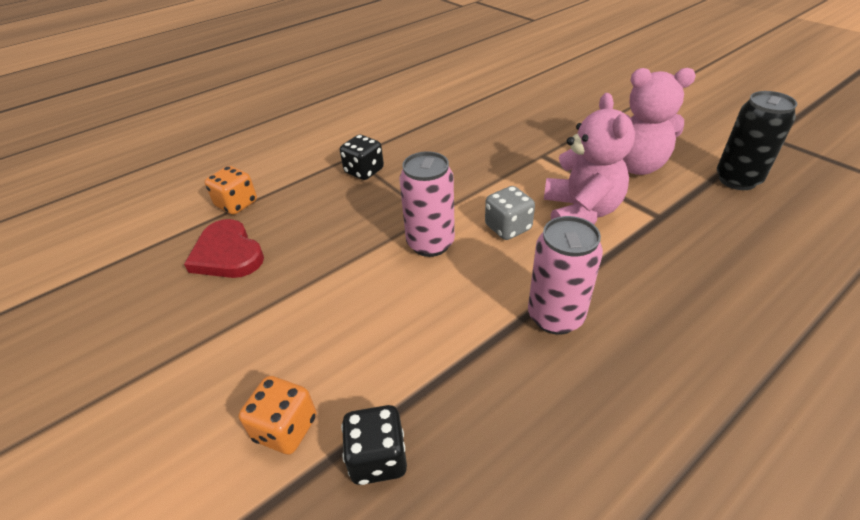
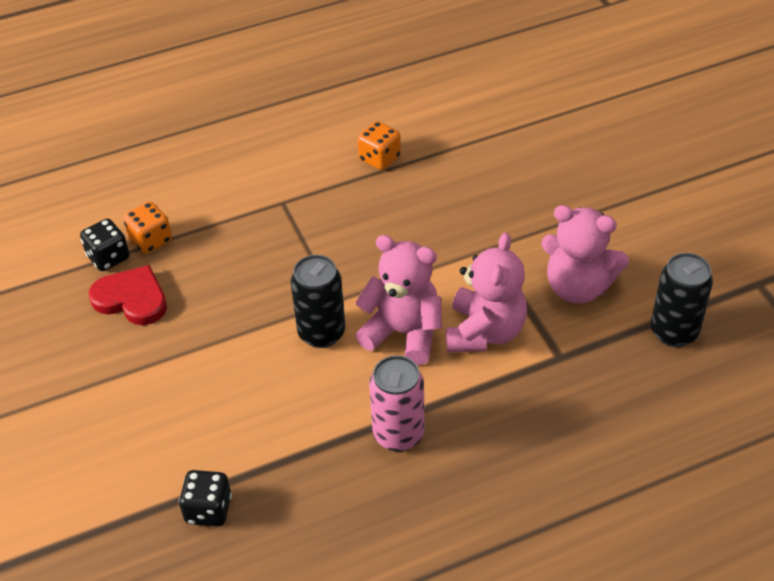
camera: 15 degrees right, 5 degrees up
(227, 254) = (132, 299): red heart -> red heart turned 135 degrees clockwise
(285, 428) = (147, 471): orange dice -> orange dice (379, 158)
(364, 171) = (289, 226): black dice -> black dice (108, 257)
(430, 243) = (321, 333): pink can -> black can
(508, 228) = (403, 333): grey dice -> pink teddy bear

-----

* **WHAT THE TASK ASKS**: Each line of the listing above must be given again exactly; the pictures are to be left out.

* **RESULT OF THE TASK**:
camera: 15 degrees right, 5 degrees up
(227, 254) = (132, 299): red heart -> red heart turned 135 degrees clockwise
(285, 428) = (147, 471): orange dice -> orange dice (379, 158)
(364, 171) = (289, 226): black dice -> black dice (108, 257)
(430, 243) = (321, 333): pink can -> black can
(508, 228) = (403, 333): grey dice -> pink teddy bear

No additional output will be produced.